Data items

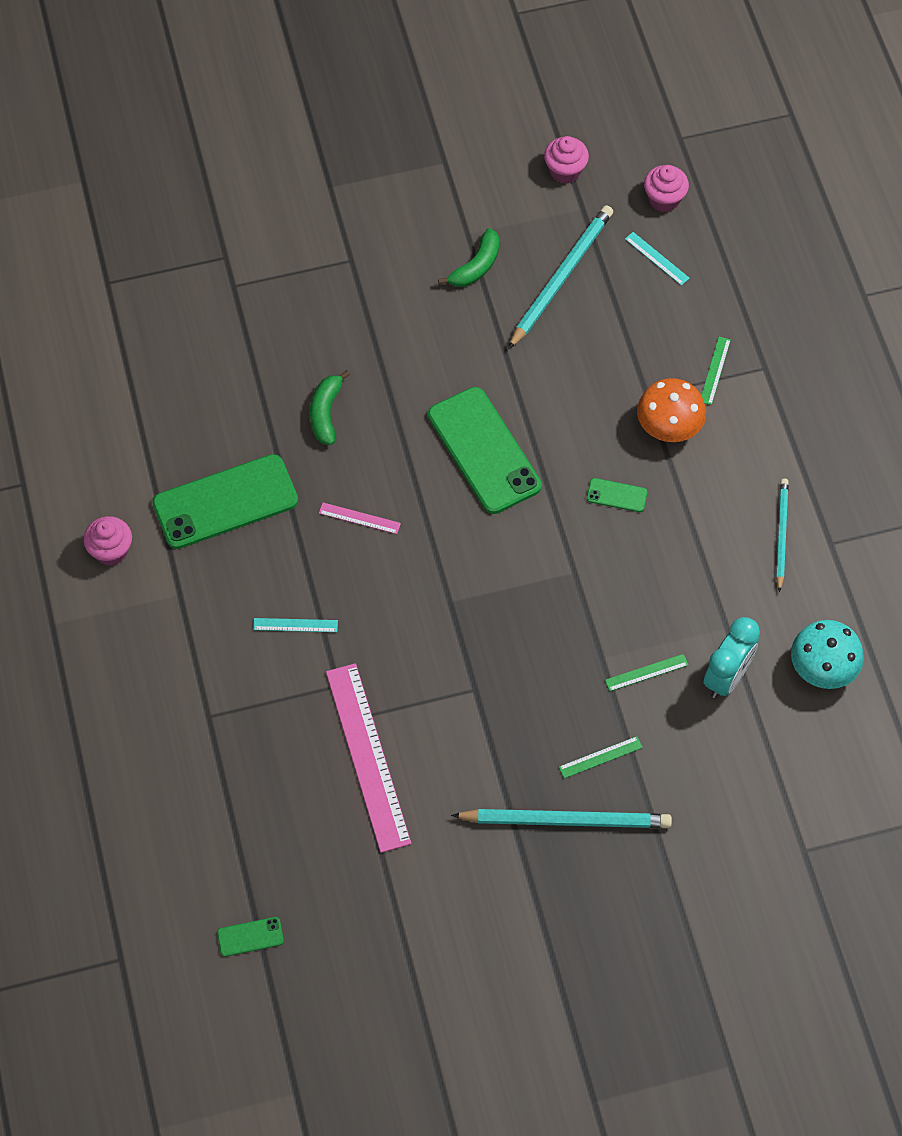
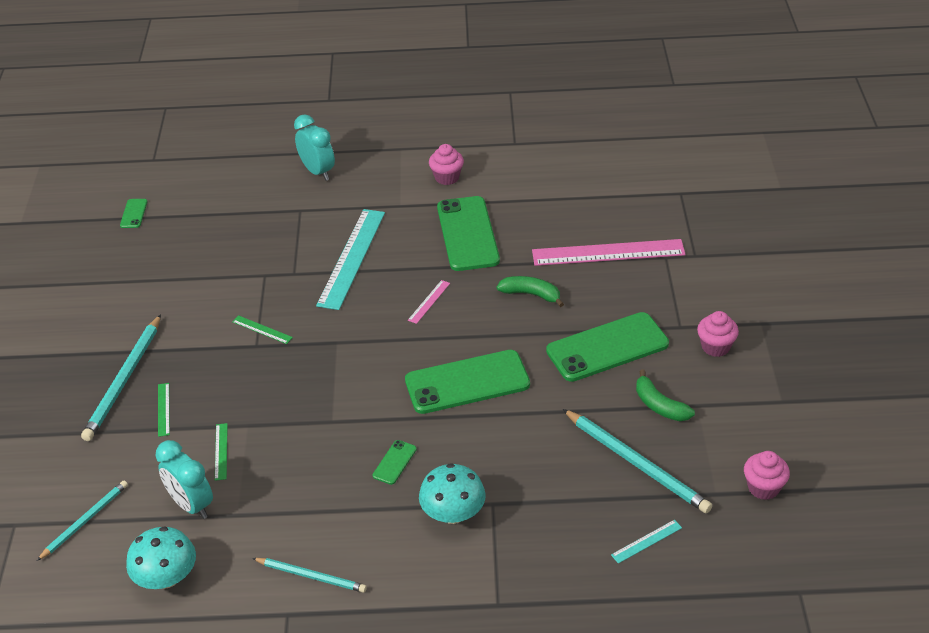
camera: 105 degrees right, 20 degrees down
(120, 718) = (317, 172): none -> turquoise clock
(295, 625) = (351, 258): turquoise ruler -> turquoise ruler, size x2.35
(367, 756) = (231, 282): pink ruler -> pink ruler (608, 253)
(399, 324) = (607, 347): none -> green phone
(664, 199) = (719, 562): pink cupcake -> pink cupcake (715, 347)
(669, 426) = (453, 513): orange mushroom -> turquoise mushroom
(715, 370) = (505, 562): green ruler -> green ruler (262, 329)
(778, 777) = (85, 521): none -> turquoise pencil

#### Exercise:
Begin with the line that contains "(120, 718) = (317, 172): none" and set down each line exactly until the records above end, including the final line.

#### Exercise answer:
(120, 718) = (317, 172): none -> turquoise clock
(295, 625) = (351, 258): turquoise ruler -> turquoise ruler, size x2.35
(367, 756) = (231, 282): pink ruler -> pink ruler (608, 253)
(399, 324) = (607, 347): none -> green phone
(664, 199) = (719, 562): pink cupcake -> pink cupcake (715, 347)
(669, 426) = (453, 513): orange mushroom -> turquoise mushroom
(715, 370) = (505, 562): green ruler -> green ruler (262, 329)
(778, 777) = (85, 521): none -> turquoise pencil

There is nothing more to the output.